<<<<
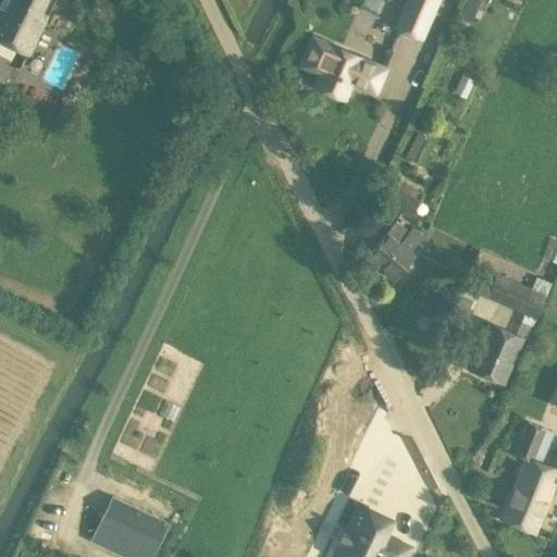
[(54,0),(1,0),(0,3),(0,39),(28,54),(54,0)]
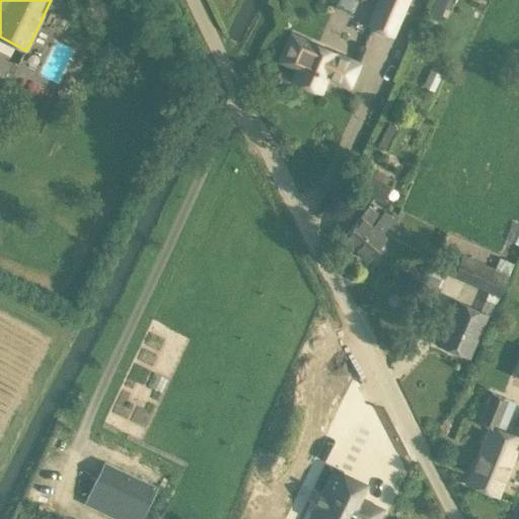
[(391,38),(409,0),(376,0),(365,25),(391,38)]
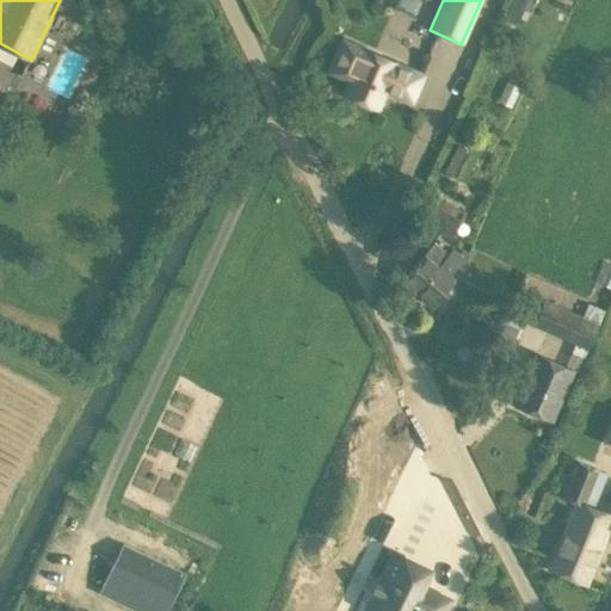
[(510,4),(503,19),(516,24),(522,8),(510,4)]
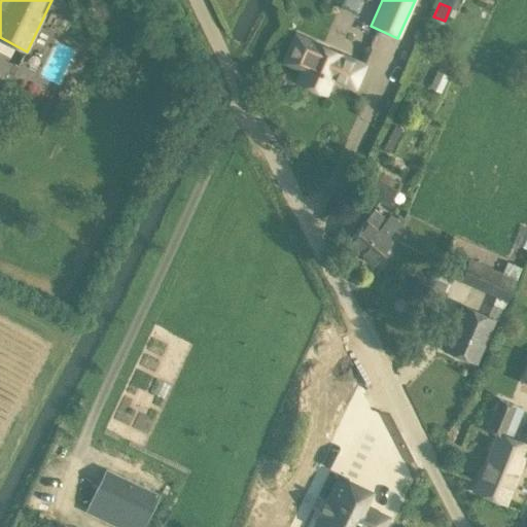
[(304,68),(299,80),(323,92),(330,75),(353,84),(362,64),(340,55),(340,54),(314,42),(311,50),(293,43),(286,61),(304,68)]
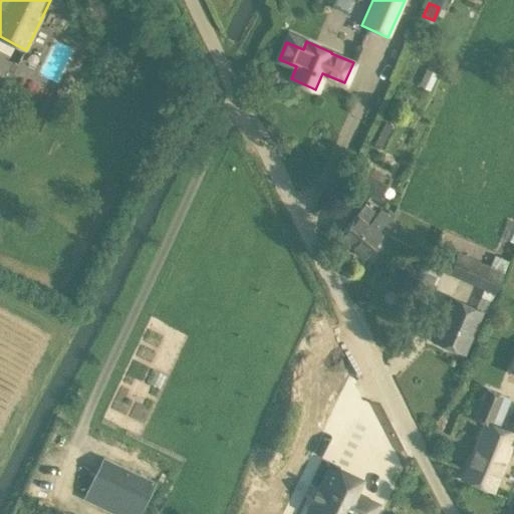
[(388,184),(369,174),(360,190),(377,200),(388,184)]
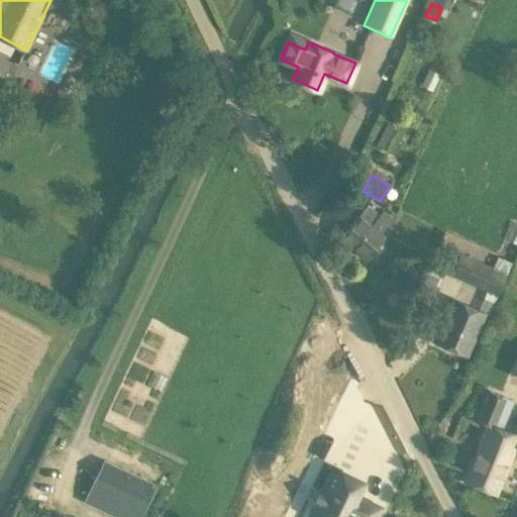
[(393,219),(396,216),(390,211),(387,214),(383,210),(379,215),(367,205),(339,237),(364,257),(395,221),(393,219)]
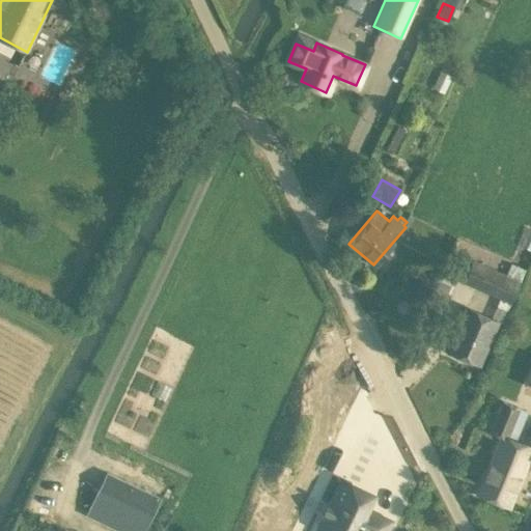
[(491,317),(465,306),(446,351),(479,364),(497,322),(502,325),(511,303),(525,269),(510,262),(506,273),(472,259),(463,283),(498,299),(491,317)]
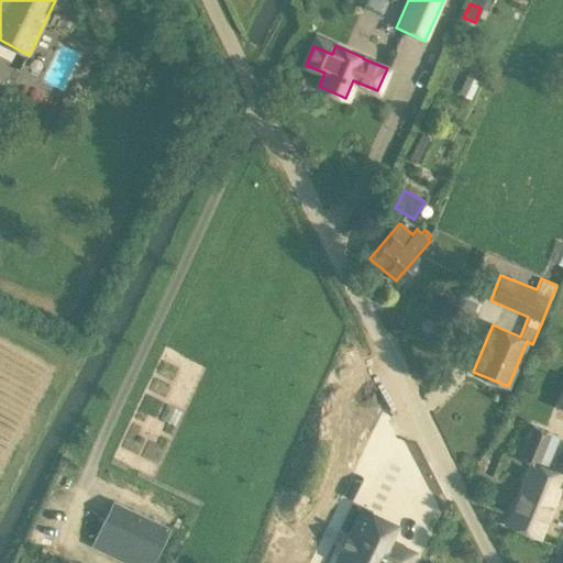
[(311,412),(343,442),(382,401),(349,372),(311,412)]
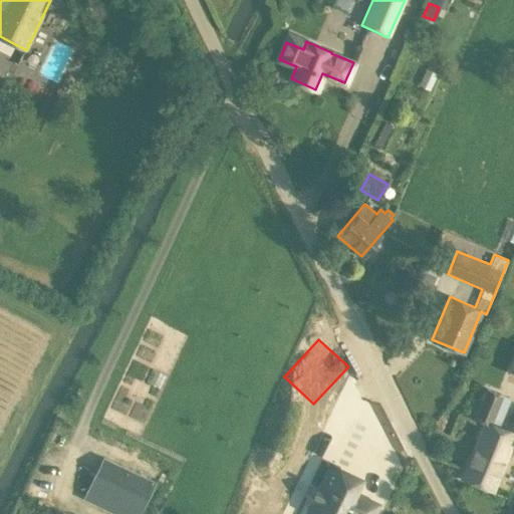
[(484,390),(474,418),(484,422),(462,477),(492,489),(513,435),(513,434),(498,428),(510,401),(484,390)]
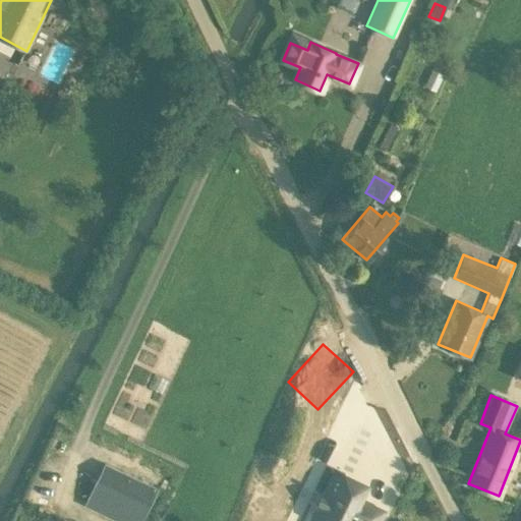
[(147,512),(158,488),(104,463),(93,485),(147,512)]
>>>>
# How to complete this task
Could you reproduce every record above exactly, leaving out any pictures?

# Expected output
[(54,0),(1,0),(0,3),(0,39),(28,54),(54,0)]
[(391,38),(409,0),(376,0),(365,25),(391,38)]
[(510,4),(503,19),(516,24),(522,8),(510,4)]
[(304,68),(299,80),(323,92),(330,75),(353,84),(362,64),(340,55),(340,54),(314,42),(311,50),(293,43),(286,61),(304,68)]
[(388,184),(369,174),(360,190),(377,200),(388,184)]
[(393,219),(396,216),(390,211),(387,214),(383,210),(379,215),(367,205),(339,237),(364,257),(395,221),(393,219)]
[(491,317),(465,306),(446,351),(479,364),(497,322),(502,325),(511,303),(525,269),(510,262),(506,273),(472,259),(463,283),(498,299),(491,317)]
[(311,412),(343,442),(382,401),(349,372),(311,412)]
[(484,390),(474,418),(484,422),(462,477),(492,489),(513,435),(513,434),(498,428),(510,401),(484,390)]
[(147,512),(158,488),(104,463),(93,485),(147,512)]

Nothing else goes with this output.